● Requirement: Below is a block of entries; repeat exactly the lines starting at the line that contains "- removed: red_zofefomel (437,142)" and ending at the line that contains "- removed: brown_torabun (579,178)", both included.

=== Data ===

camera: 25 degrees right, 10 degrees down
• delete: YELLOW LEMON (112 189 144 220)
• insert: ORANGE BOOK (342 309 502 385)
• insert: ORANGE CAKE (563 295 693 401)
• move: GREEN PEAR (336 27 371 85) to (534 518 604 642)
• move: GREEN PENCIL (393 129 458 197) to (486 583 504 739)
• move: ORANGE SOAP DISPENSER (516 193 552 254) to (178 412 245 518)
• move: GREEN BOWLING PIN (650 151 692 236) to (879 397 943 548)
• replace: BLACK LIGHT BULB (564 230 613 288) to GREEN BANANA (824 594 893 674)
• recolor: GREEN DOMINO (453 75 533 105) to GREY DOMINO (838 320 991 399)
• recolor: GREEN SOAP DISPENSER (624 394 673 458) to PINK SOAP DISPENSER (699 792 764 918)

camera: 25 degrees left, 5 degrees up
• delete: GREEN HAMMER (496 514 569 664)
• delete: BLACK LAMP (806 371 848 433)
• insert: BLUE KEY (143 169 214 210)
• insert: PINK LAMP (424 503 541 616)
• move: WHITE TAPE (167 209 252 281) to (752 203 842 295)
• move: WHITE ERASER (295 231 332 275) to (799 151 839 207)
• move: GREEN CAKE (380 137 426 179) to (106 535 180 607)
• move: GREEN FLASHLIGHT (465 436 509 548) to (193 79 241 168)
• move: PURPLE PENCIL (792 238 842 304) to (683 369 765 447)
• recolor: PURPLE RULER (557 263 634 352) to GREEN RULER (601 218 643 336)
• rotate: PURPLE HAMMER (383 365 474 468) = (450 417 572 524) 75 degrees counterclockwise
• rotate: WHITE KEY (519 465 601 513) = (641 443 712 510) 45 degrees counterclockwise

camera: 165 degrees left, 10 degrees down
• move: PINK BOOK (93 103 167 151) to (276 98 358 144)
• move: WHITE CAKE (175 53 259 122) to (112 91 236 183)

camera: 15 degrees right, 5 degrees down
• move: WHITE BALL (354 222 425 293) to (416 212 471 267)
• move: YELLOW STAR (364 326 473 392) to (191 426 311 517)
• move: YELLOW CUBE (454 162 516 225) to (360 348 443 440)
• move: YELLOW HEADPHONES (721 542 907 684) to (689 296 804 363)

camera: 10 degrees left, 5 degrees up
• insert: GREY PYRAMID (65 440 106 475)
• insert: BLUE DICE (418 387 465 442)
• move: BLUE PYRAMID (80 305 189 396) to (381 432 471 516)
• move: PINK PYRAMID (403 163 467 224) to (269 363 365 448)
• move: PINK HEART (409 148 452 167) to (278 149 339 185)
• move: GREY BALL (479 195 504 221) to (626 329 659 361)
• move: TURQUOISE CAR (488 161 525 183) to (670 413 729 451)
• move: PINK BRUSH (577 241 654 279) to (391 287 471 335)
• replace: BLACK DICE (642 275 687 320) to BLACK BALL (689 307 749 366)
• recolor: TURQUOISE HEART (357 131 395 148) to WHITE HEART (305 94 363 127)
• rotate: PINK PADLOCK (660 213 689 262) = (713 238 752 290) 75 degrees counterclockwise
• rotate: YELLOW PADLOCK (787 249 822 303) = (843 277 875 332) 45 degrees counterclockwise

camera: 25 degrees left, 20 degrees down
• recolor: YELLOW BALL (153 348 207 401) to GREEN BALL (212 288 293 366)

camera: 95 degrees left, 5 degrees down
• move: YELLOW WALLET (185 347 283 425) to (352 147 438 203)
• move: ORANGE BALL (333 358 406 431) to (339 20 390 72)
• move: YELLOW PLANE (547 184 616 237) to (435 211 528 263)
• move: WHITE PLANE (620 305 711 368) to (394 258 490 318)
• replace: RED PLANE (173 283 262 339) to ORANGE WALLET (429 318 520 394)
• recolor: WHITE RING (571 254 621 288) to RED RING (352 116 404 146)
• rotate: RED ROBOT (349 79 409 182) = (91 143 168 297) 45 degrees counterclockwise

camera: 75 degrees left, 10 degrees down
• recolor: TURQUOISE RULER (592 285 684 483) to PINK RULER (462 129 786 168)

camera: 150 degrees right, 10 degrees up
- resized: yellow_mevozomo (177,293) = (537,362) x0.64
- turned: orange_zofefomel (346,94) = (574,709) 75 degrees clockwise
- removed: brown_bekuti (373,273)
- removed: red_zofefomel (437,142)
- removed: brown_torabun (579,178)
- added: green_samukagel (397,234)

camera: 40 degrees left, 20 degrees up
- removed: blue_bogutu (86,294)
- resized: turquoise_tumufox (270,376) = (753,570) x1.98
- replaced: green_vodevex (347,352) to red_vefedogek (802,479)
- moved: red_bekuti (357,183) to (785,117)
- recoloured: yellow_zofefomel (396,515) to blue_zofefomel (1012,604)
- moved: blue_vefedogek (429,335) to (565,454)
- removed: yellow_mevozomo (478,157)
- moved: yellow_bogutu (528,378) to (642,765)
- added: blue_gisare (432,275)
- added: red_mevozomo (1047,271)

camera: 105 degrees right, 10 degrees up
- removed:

===

● Answer to the problem:
- removed: red_zofefomel (437,142)
- removed: brown_torabun (579,178)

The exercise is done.